Because the images are not wanted, restate every line below word for word without them.
*** Opening SOURCE DATA ***
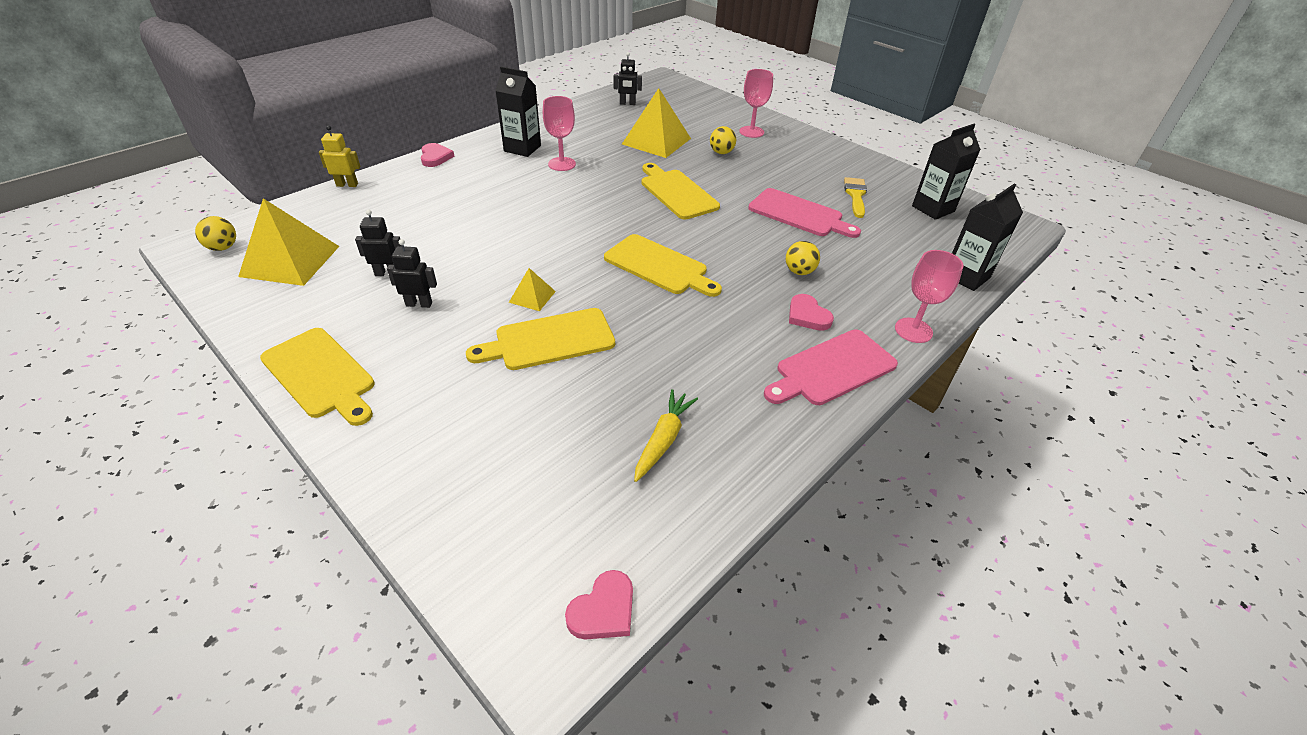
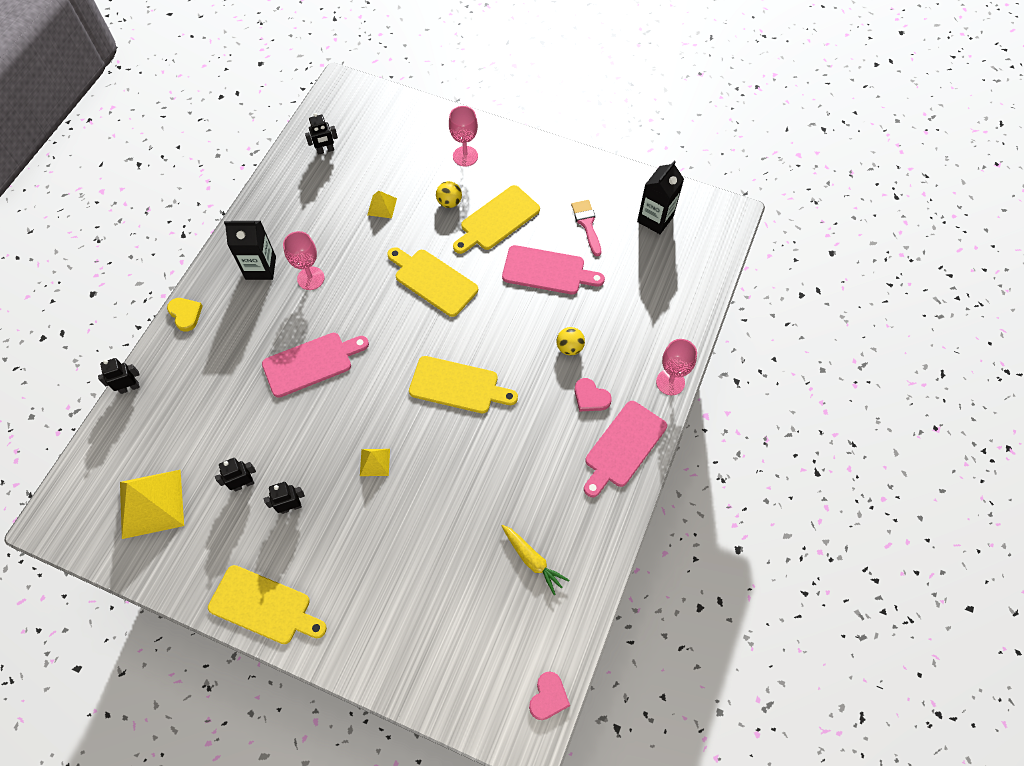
camera: 20 degrees left, 20 degrees up
(223, 247) = (81, 512): yellow ball -> none
(347, 185) = (129, 387): yellow robot -> black robot
(435, 157) = (185, 314): pink heart -> yellow heart
(522, 213) = (311, 363): none -> pink cutting board
(549, 340) = (412, 503): yellow cutting board -> yellow cutting board (497, 220)
(656, 141) = (382, 206): yellow pyramid -> yellow pyramid, size x0.48
(663, 440) = (532, 560): yellow carrot -> yellow carrot turned 135 degrees clockwise
(855, 195) = (587, 224): yellow brush -> pink brush
(966, 276) = (697, 302): black carton -> none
*** Closing SOURCE DATA ***
• **ANSWER SECTION**
camera: 20 degrees left, 20 degrees up
(223, 247) = (81, 512): yellow ball -> none
(347, 185) = (129, 387): yellow robot -> black robot
(435, 157) = (185, 314): pink heart -> yellow heart
(522, 213) = (311, 363): none -> pink cutting board
(549, 340) = (412, 503): yellow cutting board -> yellow cutting board (497, 220)
(656, 141) = (382, 206): yellow pyramid -> yellow pyramid, size x0.48
(663, 440) = (532, 560): yellow carrot -> yellow carrot turned 135 degrees clockwise
(855, 195) = (587, 224): yellow brush -> pink brush
(966, 276) = (697, 302): black carton -> none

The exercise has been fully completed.